_WHAT THE EXERCISE ASKS:_ Drop the pictures; give again exactly the lines from the one holding "none -> yellow cap [850,333,950,404]" through the end of the data.

• • • • •

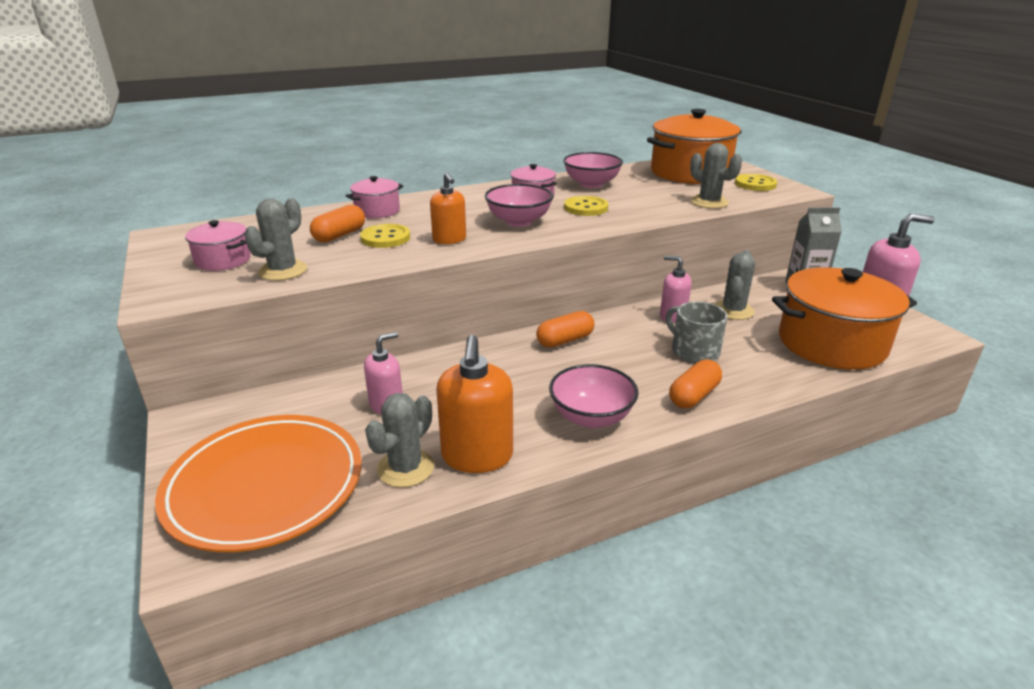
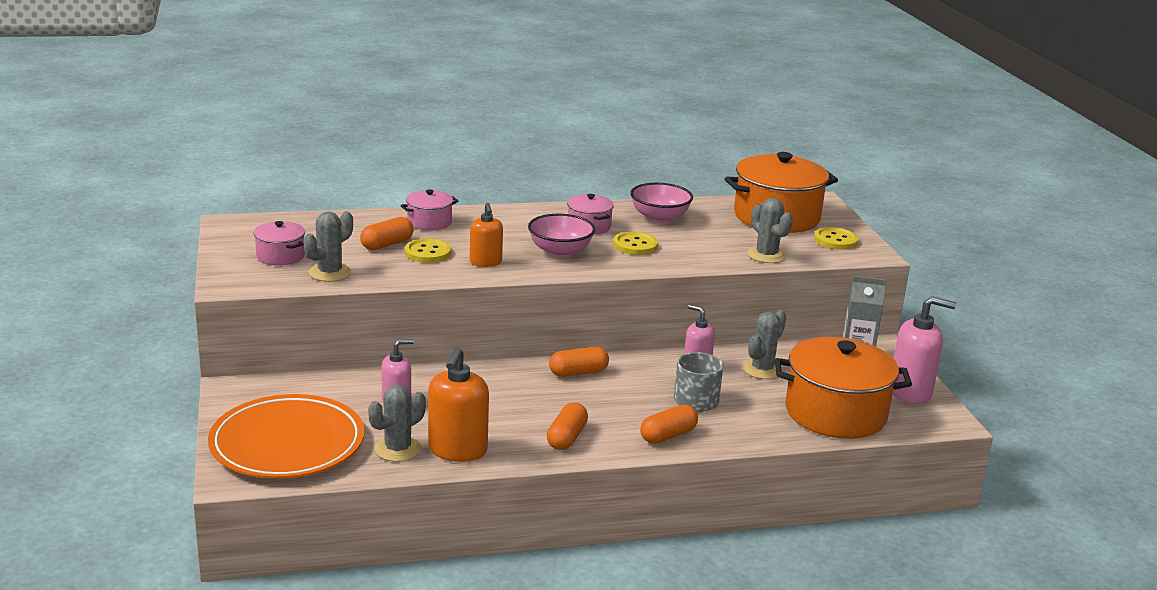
camera: 10 degrees right, 5 degrees down
pink bowl [549,364,638,428] -> orange capsule [547,402,588,450]

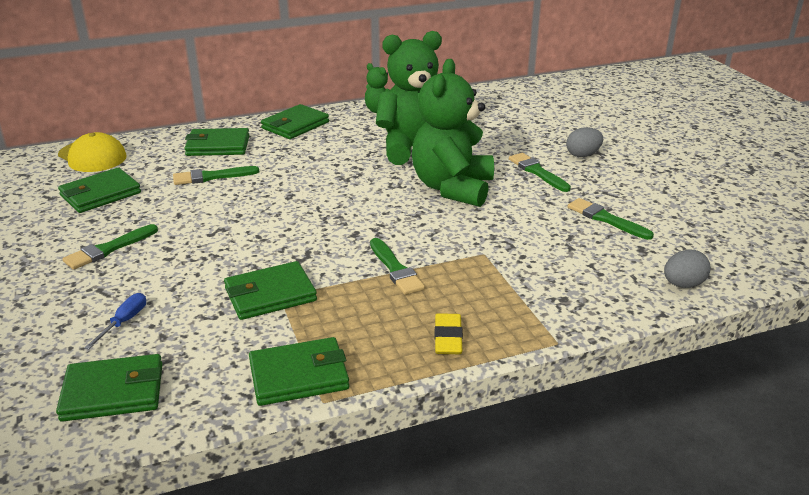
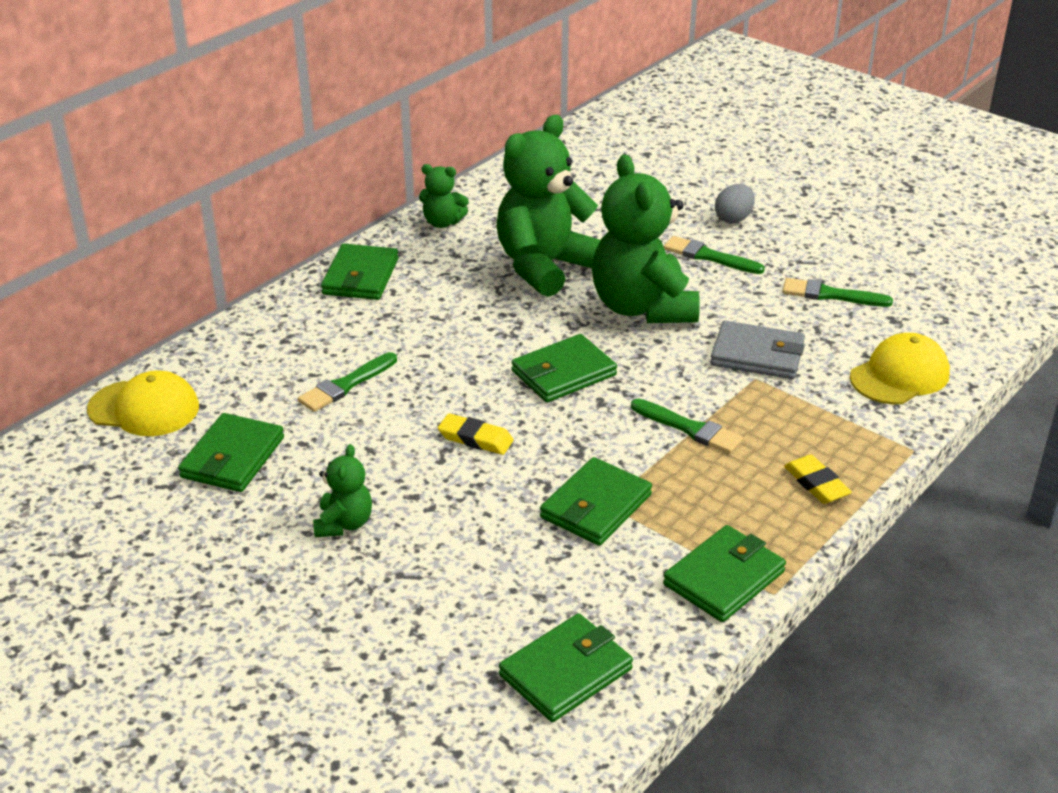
camera: 30 degrees left, 5 degrees up
green brush [62,224,158,270] -> green teddy bear [313,444,372,537]
blue screwdriver [84,293,146,350] -> none
green wallet [184,128,250,156] -> green wallet moved to [511,334,617,402]
grey egg [664,249,711,288] -> none
none -> yellow eraser [438,413,514,455]
none -> grey wallet [710,321,805,379]
none -> yellow cap [850,333,950,404]

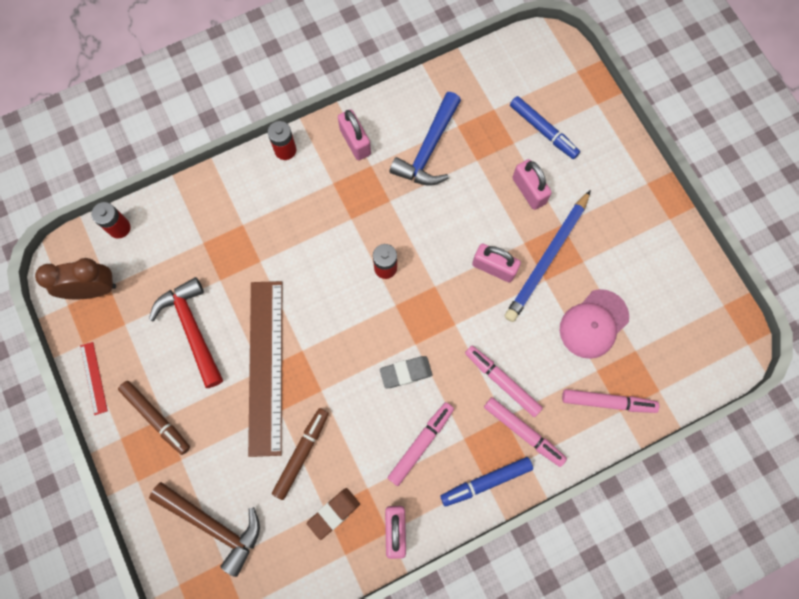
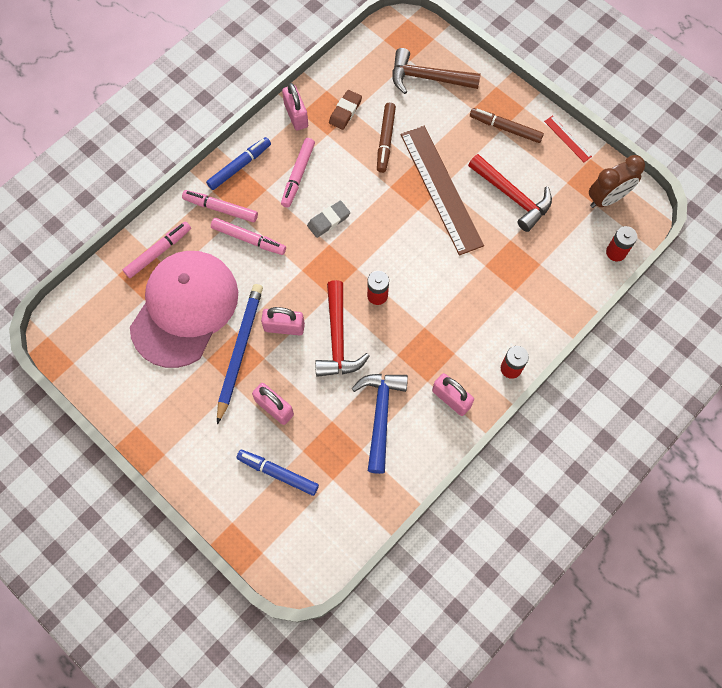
camera: 160 degrees right, 5 degrees down
pink cap [560,289,629,359] -> pink cap [130,251,238,368], size x1.85
pink marker [562,389,659,413] -> pink marker turned 150 degrees clockwise [123,221,191,278]
none -> red hammer [315,280,370,377]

• • • • •

_WRITTEN ANSWER:_
none -> yellow cap [850,333,950,404]

camera: 160 degrees right, 5 degrees down
pink cap [560,289,629,359] -> pink cap [130,251,238,368], size x1.85
pink marker [562,389,659,413] -> pink marker turned 150 degrees clockwise [123,221,191,278]
none -> red hammer [315,280,370,377]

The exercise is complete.